### Task item
Return the lines that run from the beginning of the entries to the line holding "turquoise pyramid [383,106,427,144]", inclusive, and drop the pictures.

Stored dataset items
────────────────────
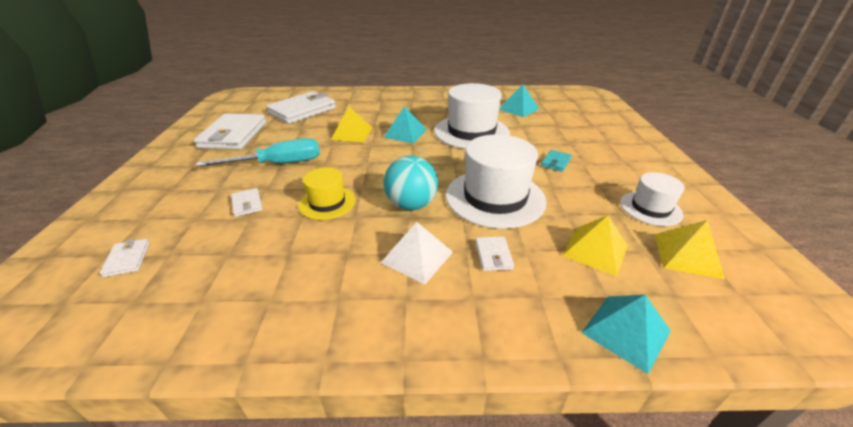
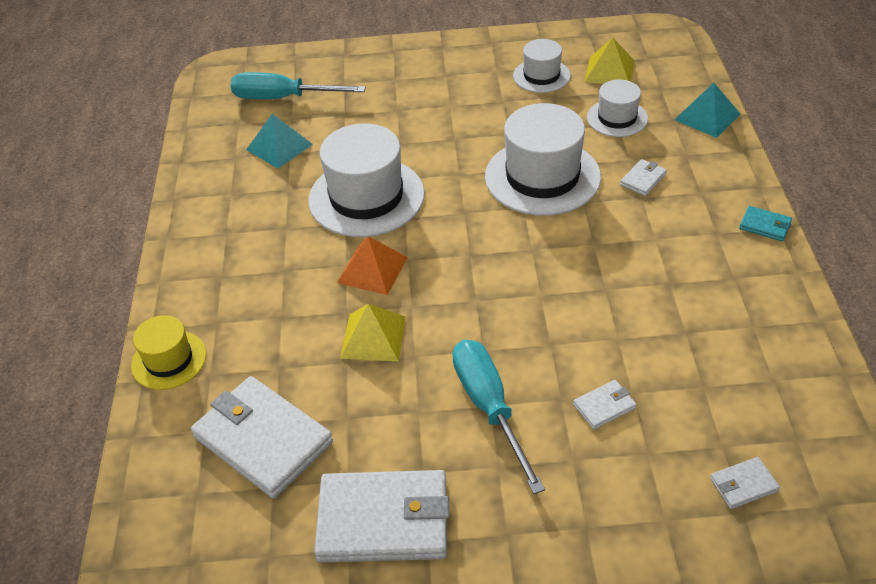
camera: 90 degrees left, 10 degrees up
yellow hat [298,167,356,220] -> yellow hat moved to [131,315,206,390]
white pyramid [381,222,453,284] -> none
turquoise pyramid [383,106,427,144] -> orange pyramid [337,236,408,295]
turquoise ball [384,156,438,210] -> none
white wallet [475,236,514,271] -> white wallet turned 45 degrees counterclockwise [620,159,667,196]
turquoise wallet [541,150,572,172] -> turquoise wallet moved to [739,206,792,241]
yellow pyramid [562,215,628,276] -> white hat [587,79,648,137]
none -> turquoise screwdriver [231,72,366,99]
────────────────────
### Output
camera: 90 degrees left, 10 degrees up
yellow hat [298,167,356,220] -> yellow hat moved to [131,315,206,390]
white pyramid [381,222,453,284] -> none
turquoise pyramid [383,106,427,144] -> orange pyramid [337,236,408,295]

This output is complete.